··· DATASET EXCERPT

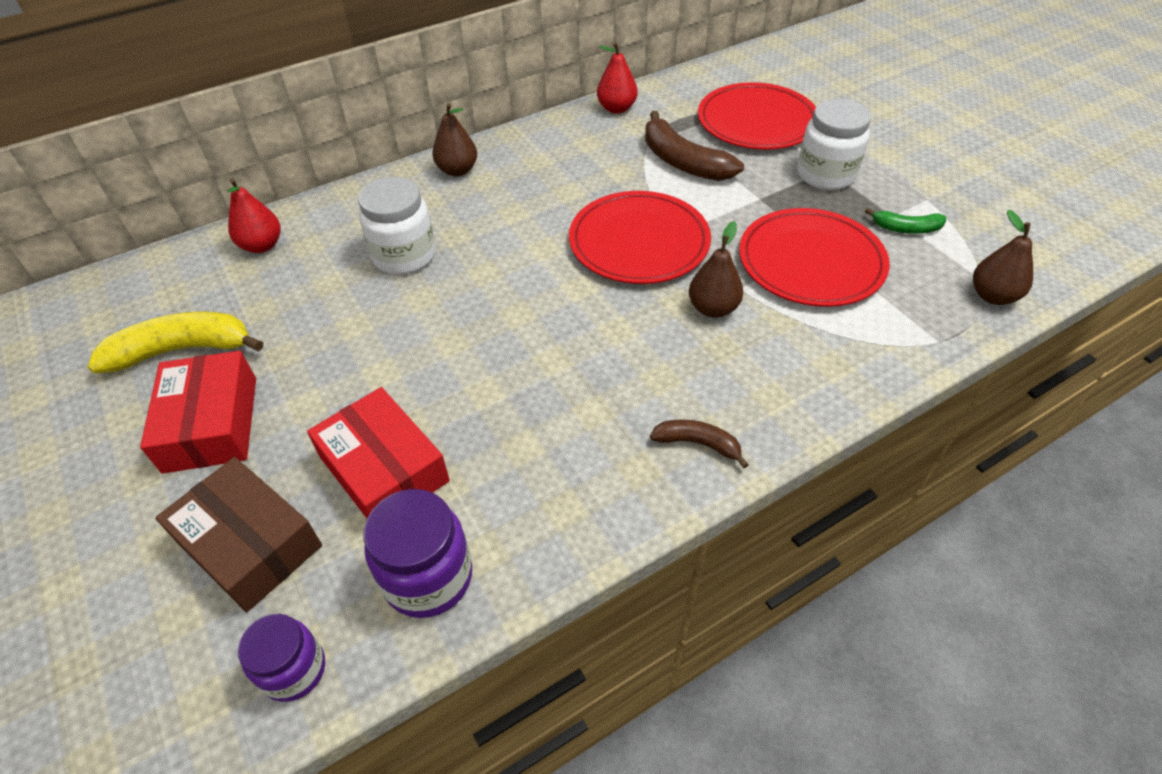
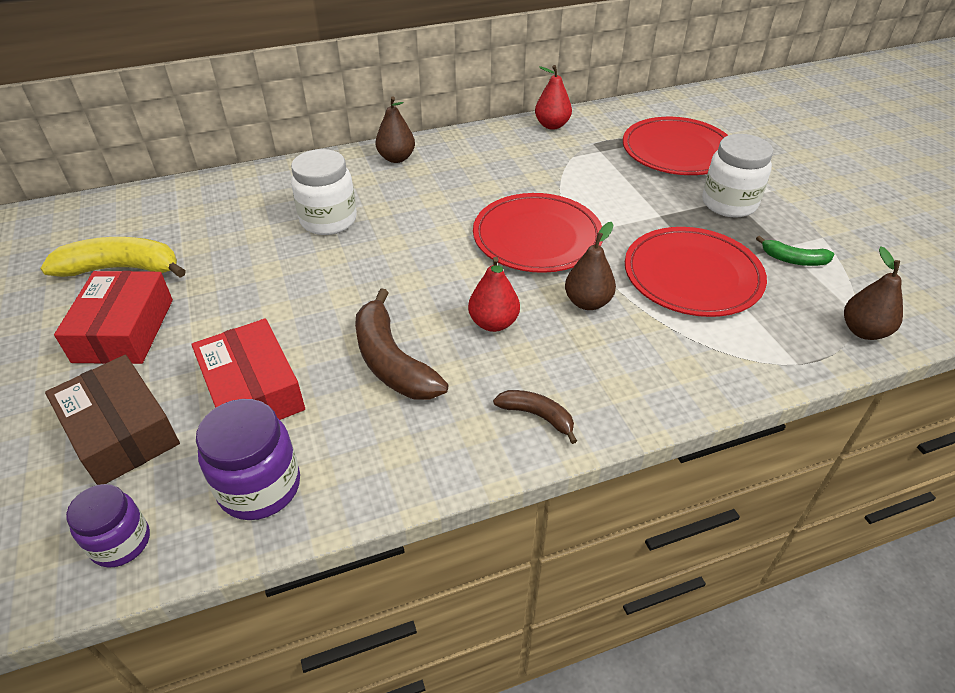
camera: 10 degrees right, 5 degrees down
(262, 245) = (214, 196): red pear -> red pear (493, 323)
(683, 162) = (598, 176): brown banana -> brown banana (392, 361)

······

▶ [THE PROBLEM]:
Output the listing above exactly, but leave its pictures behind.

▶ [OUTPUT BELOW]:
camera: 10 degrees right, 5 degrees down
(262, 245) = (214, 196): red pear -> red pear (493, 323)
(683, 162) = (598, 176): brown banana -> brown banana (392, 361)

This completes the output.